REQUIRED ACTION:
Show all lines of the entries in which the word "bottle" is found.

GIVEN ENTRIES:
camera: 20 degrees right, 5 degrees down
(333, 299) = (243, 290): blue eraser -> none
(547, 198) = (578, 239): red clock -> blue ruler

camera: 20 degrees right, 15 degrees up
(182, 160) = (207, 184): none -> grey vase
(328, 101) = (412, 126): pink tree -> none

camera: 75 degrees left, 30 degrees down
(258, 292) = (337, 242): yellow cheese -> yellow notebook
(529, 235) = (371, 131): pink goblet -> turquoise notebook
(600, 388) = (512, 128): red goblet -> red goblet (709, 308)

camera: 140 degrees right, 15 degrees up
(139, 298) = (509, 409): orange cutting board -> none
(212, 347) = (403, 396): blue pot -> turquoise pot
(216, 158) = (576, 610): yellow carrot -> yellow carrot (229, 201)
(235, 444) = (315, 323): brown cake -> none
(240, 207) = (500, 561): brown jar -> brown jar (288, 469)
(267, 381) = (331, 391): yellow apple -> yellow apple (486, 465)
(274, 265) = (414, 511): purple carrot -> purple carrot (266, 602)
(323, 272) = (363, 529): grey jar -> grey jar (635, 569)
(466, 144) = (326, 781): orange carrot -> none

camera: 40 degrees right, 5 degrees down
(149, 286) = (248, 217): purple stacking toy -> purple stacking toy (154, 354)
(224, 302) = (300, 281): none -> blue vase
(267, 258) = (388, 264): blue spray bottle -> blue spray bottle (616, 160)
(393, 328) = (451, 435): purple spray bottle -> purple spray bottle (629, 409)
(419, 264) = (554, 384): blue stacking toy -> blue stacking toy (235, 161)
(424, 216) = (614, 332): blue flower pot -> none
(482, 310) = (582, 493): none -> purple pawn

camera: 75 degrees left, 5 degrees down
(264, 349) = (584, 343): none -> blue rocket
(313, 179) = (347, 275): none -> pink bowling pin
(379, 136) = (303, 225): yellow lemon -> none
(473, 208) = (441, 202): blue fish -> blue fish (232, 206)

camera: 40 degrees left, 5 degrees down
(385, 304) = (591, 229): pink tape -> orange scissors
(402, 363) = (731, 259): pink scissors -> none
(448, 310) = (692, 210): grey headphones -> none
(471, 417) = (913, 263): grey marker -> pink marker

ANSWER SECTION:
(267, 258) = (388, 264): blue spray bottle -> blue spray bottle (616, 160)
(393, 328) = (451, 435): purple spray bottle -> purple spray bottle (629, 409)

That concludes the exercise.